What you are asked to do »
Count the lines below that contain the word "bottle", and reply with that number alone.

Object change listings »
========================================

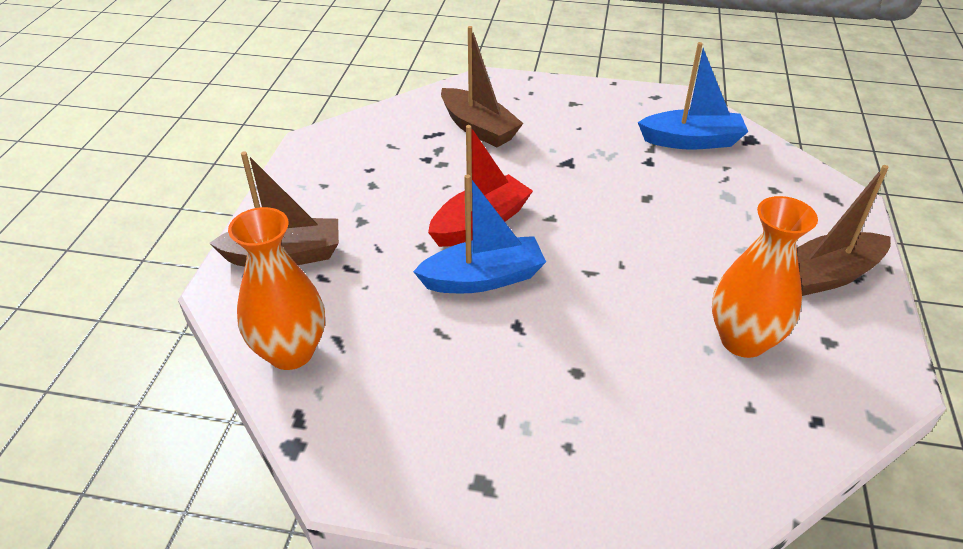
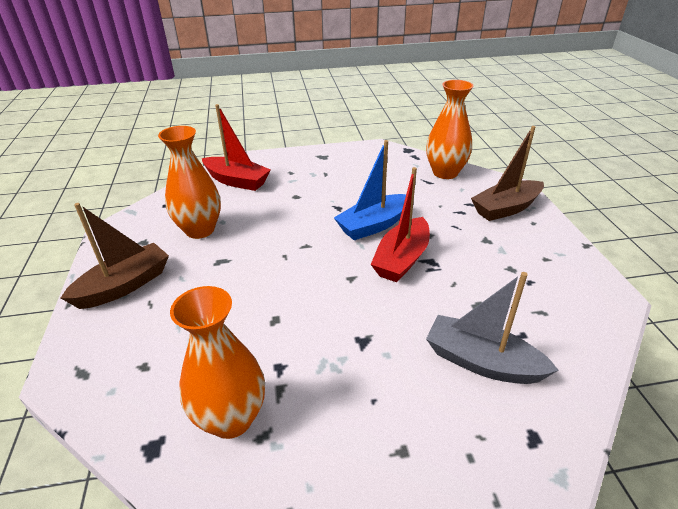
camera: 160 degrees right, 5 degrees down
(478, 128) = (482, 362): brown boat -> grey boat
(683, 451) = (237, 181): none -> red boat
(691, 141) = (231, 418): blue boat -> orange vase

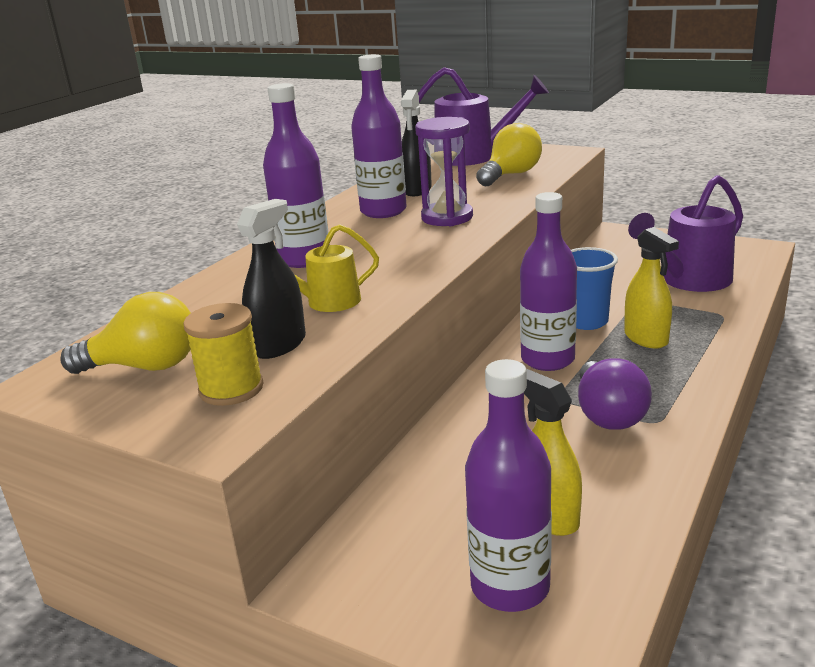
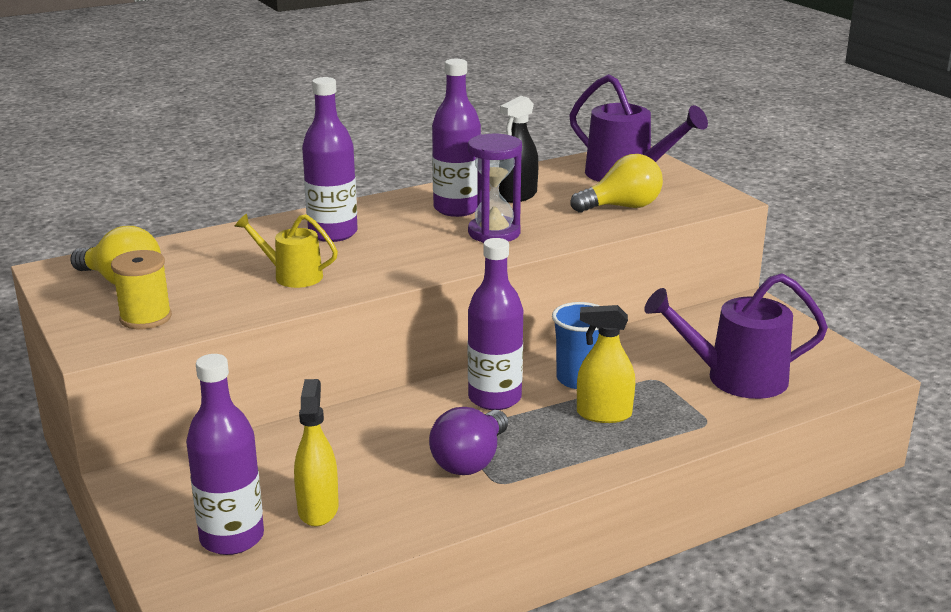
camera: 30 degrees right, 0 degrees up
(279, 345) = (215, 298): black spray bottle -> none
(646, 338) = (604, 414): yellow spray bottle -> yellow spray bottle turned 90 degrees clockwise

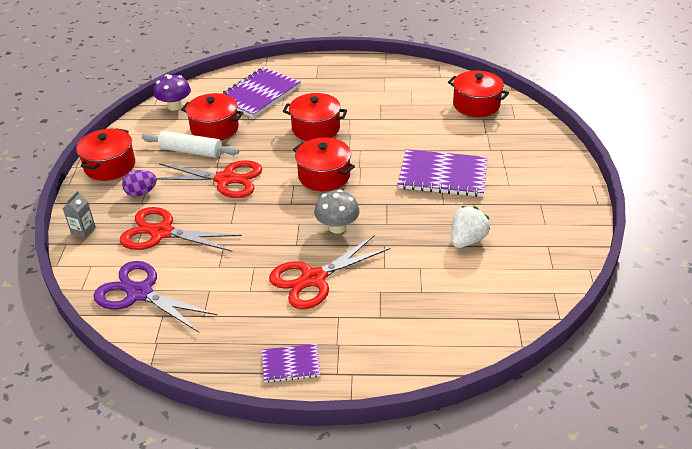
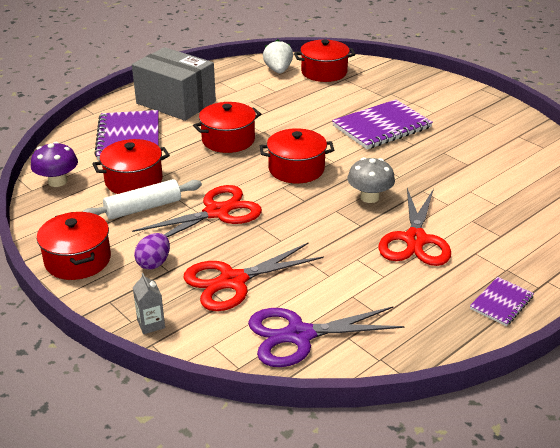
camera: 45 degrees left, 5 degrees down
(327, 81) = (176, 102): none -> grey box
(467, 240) = (468, 158): white strawberry -> white strawberry (278, 70)

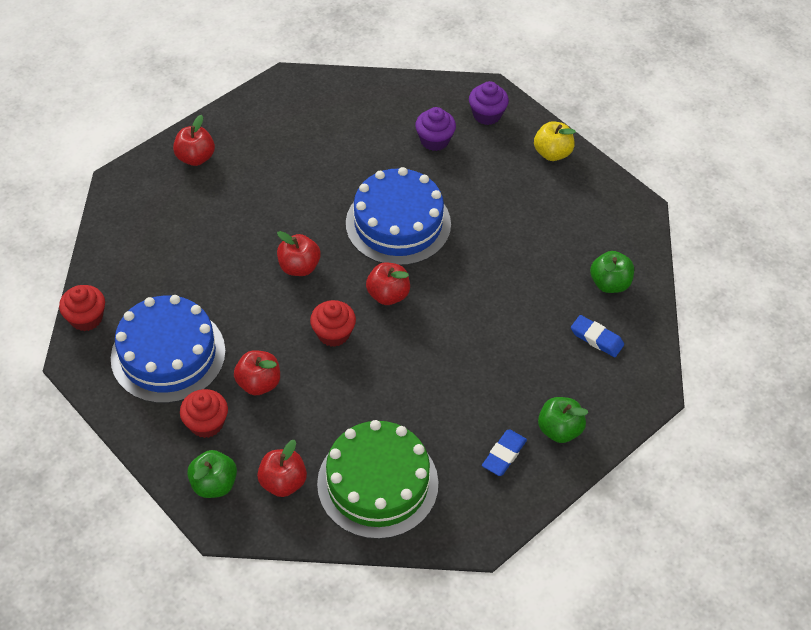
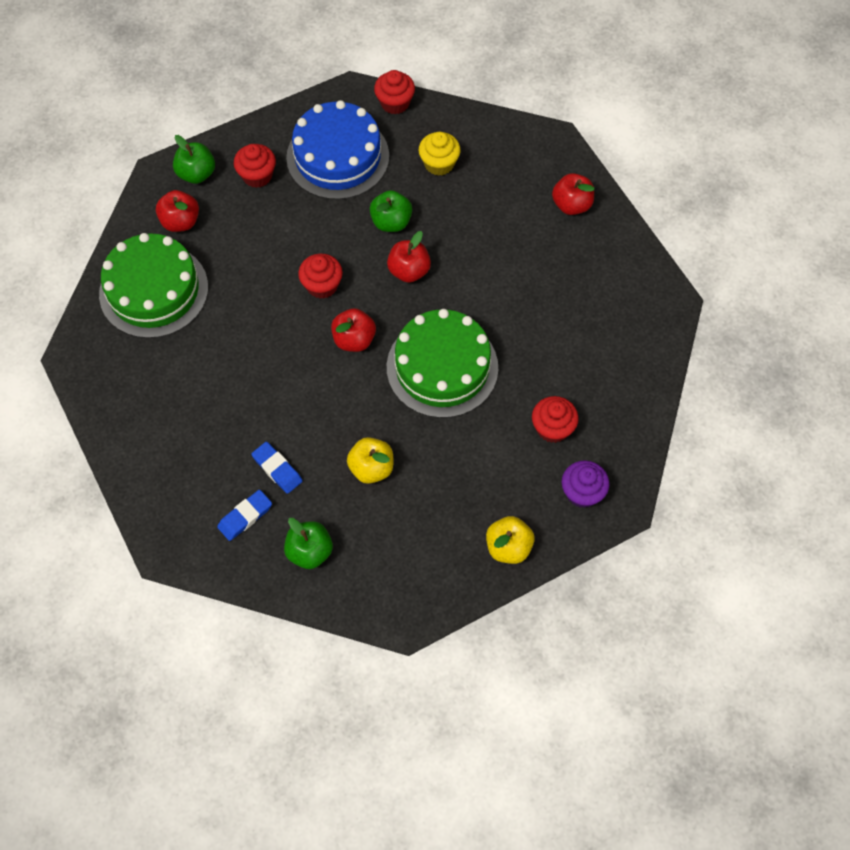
camera: 105 degrees right, 10 degrees up
(163, 266) = (439, 164): none -> yellow cupcake
(259, 383) = (286, 219): red apple -> none
(398, 223) = (442, 367): blue cake -> green cake
(434, 140) = (552, 428): purple cupcake -> red cupcake
(504, 455) = (145, 396): blue eraser -> blue eraser (277, 469)
(515, 255) = (371, 468): none -> yellow apple
(559, 429) = (154, 451): green apple -> green apple (391, 222)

========================================

Output below »
2